__WORK TO BE COMPLETED__: Every record that follows should be printed verbatim.

(Before-and-after object listings)
* * * * *

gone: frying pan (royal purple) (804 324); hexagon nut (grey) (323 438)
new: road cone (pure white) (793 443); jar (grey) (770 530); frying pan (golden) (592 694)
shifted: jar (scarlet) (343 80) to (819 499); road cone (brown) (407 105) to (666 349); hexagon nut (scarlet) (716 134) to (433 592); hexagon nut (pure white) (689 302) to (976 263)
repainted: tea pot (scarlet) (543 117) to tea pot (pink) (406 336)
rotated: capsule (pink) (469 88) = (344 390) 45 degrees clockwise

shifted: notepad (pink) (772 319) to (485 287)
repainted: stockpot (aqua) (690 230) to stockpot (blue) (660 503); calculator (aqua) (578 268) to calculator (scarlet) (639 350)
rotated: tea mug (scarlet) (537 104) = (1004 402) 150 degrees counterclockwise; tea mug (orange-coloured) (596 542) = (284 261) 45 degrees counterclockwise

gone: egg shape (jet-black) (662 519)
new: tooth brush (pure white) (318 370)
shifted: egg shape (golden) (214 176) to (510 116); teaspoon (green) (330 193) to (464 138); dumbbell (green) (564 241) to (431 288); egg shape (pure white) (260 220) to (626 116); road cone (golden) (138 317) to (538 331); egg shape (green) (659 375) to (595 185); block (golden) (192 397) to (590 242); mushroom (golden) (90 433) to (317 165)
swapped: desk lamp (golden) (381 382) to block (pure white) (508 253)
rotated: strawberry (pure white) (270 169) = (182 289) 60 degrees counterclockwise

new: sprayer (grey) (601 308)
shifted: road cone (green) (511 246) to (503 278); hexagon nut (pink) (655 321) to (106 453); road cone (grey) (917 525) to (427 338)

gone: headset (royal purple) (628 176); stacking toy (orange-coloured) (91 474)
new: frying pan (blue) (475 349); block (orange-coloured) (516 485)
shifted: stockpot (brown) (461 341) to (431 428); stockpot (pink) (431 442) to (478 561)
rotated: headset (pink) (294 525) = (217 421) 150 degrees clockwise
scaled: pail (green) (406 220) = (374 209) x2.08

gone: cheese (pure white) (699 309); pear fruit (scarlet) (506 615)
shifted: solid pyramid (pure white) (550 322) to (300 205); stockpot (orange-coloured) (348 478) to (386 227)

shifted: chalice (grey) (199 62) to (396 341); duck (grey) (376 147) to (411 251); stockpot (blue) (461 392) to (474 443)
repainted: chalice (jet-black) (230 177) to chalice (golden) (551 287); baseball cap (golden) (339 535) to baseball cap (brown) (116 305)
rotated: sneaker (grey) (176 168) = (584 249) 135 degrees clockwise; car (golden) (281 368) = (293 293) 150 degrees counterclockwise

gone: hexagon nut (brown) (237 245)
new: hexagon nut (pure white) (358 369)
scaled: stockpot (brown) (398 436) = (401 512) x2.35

* * * * *

__WRITTEN SOLUTION__:
gone: frying pan (royal purple) (804 324); hexagon nut (grey) (323 438)
new: road cone (pure white) (793 443); jar (grey) (770 530); frying pan (golden) (592 694)
shifted: jar (scarlet) (343 80) to (819 499); road cone (brown) (407 105) to (666 349); hexagon nut (scarlet) (716 134) to (433 592); hexagon nut (pure white) (689 302) to (976 263)
repainted: tea pot (scarlet) (543 117) to tea pot (pink) (406 336)
rotated: capsule (pink) (469 88) = (344 390) 45 degrees clockwise

shifted: notepad (pink) (772 319) to (485 287)
repainted: stockpot (aqua) (690 230) to stockpot (blue) (660 503); calculator (aqua) (578 268) to calculator (scarlet) (639 350)
rotated: tea mug (scarlet) (537 104) = (1004 402) 150 degrees counterclockwise; tea mug (orange-coloured) (596 542) = (284 261) 45 degrees counterclockwise

gone: egg shape (jet-black) (662 519)
new: tooth brush (pure white) (318 370)
shifted: egg shape (golden) (214 176) to (510 116); teaspoon (green) (330 193) to (464 138); dumbbell (green) (564 241) to (431 288); egg shape (pure white) (260 220) to (626 116); road cone (golden) (138 317) to (538 331); egg shape (green) (659 375) to (595 185); block (golden) (192 397) to (590 242); mushroom (golden) (90 433) to (317 165)
swapped: desk lamp (golden) (381 382) to block (pure white) (508 253)
rotated: strawberry (pure white) (270 169) = (182 289) 60 degrees counterclockwise

new: sprayer (grey) (601 308)
shifted: road cone (green) (511 246) to (503 278); hexagon nut (pink) (655 321) to (106 453); road cone (grey) (917 525) to (427 338)

gone: headset (royal purple) (628 176); stacking toy (orange-coloured) (91 474)
new: frying pan (blue) (475 349); block (orange-coloured) (516 485)
shifted: stockpot (brown) (461 341) to (431 428); stockpot (pink) (431 442) to (478 561)
rotated: headset (pink) (294 525) = (217 421) 150 degrees clockwise
scaled: pail (green) (406 220) = (374 209) x2.08

gone: cheese (pure white) (699 309); pear fruit (scarlet) (506 615)
shifted: solid pyramid (pure white) (550 322) to (300 205); stockpot (orange-coloured) (348 478) to (386 227)

shifted: chalice (grey) (199 62) to (396 341); duck (grey) (376 147) to (411 251); stockpot (blue) (461 392) to (474 443)
repainted: chalice (jet-black) (230 177) to chalice (golden) (551 287); baseball cap (golden) (339 535) to baseball cap (brown) (116 305)
rotated: sneaker (grey) (176 168) = (584 249) 135 degrees clockwise; car (golden) (281 368) = (293 293) 150 degrees counterclockwise

gone: hexagon nut (brown) (237 245)
new: hexagon nut (pure white) (358 369)
scaled: stockpot (brown) (398 436) = (401 512) x2.35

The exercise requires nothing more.